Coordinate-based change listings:
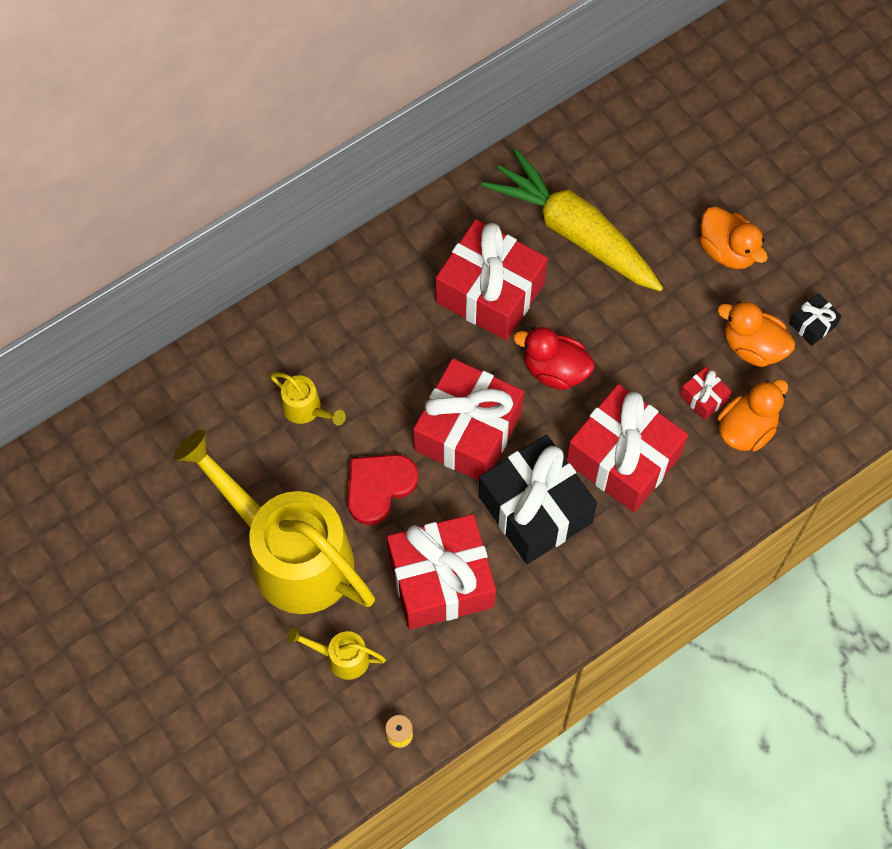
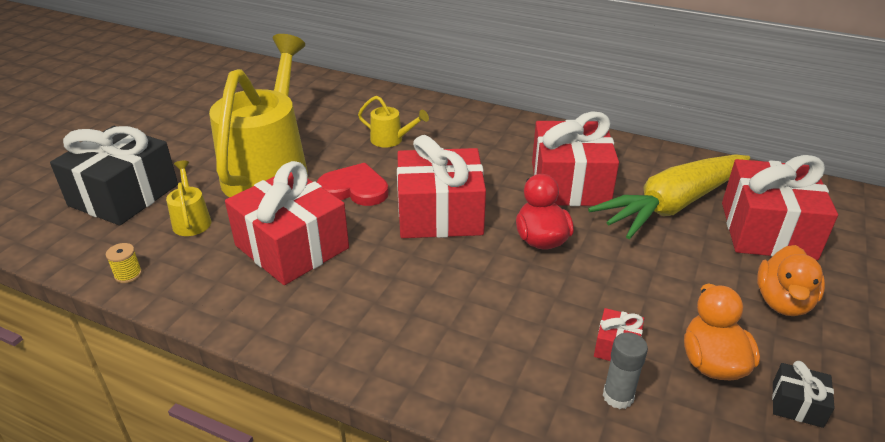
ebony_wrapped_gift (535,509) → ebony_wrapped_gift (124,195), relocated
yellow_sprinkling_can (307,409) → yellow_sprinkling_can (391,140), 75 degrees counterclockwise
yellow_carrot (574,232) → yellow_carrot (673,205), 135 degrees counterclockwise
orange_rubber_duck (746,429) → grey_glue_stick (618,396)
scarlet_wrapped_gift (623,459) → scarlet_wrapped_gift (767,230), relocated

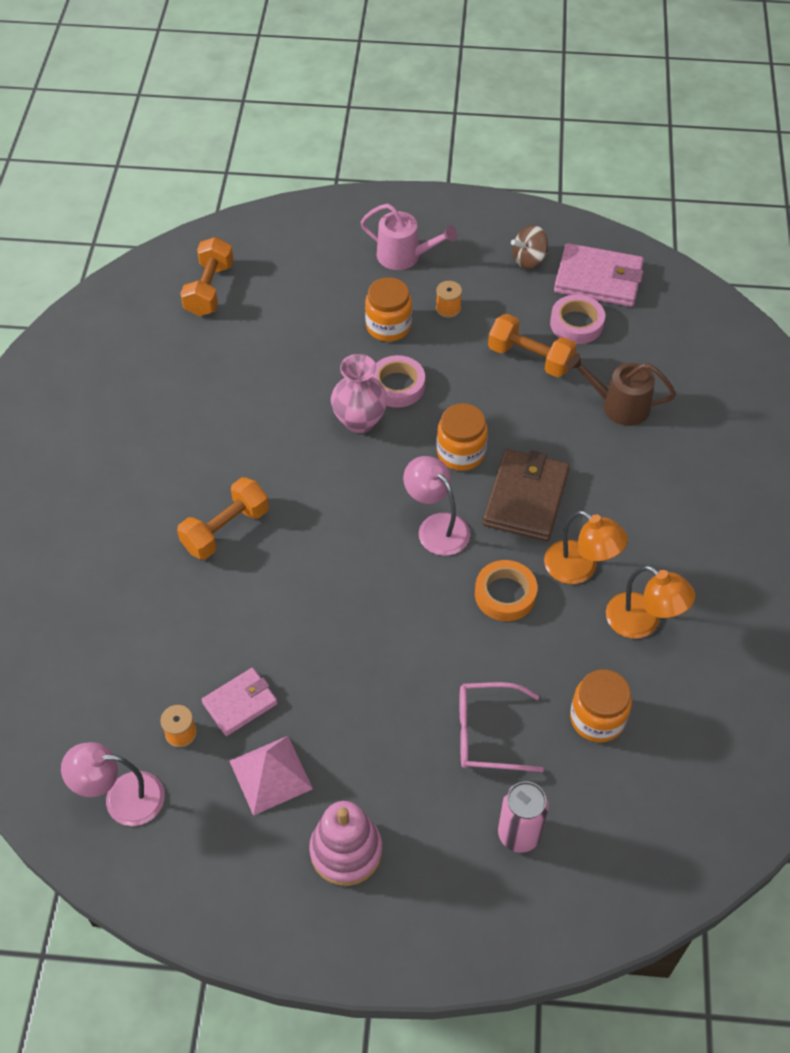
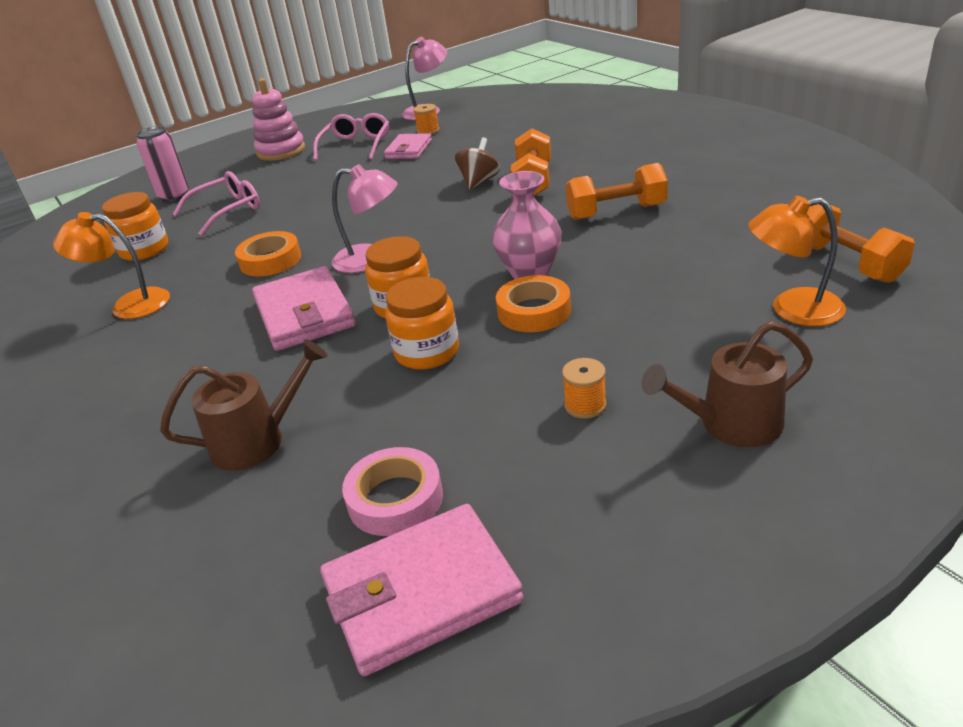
dark_brown_card_wallet (525,498) → pink_card_wallet (304,314)
pink_pyramid_shape (270,774) → pink_glasses (356,145)
orange_preserve_jar (388,326) → orange_preserve_jar (427,352), relocated
dark_brown_whirligig (529,260) → dark_brown_whirligig (479,182), relocated
pink_tape (397,386) → orange_tape (534,311)
orange_dumbbell (530,358) → orange_dumbbell (616,212), relocated
pink_sprinkling_can (404,256) → dark_brown_sprinkling_can (731,424)
orange_desk_lamp (580,569) → orange_desk_lamp (792,309), relocated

**Exercise prompt**: Wherever "counterclockwise" occurs in the entries above, copy the line it sits on.

**Response area**:
yellow_sprinkling_can (307,409) → yellow_sprinkling_can (391,140), 75 degrees counterclockwise
yellow_carrot (574,232) → yellow_carrot (673,205), 135 degrees counterclockwise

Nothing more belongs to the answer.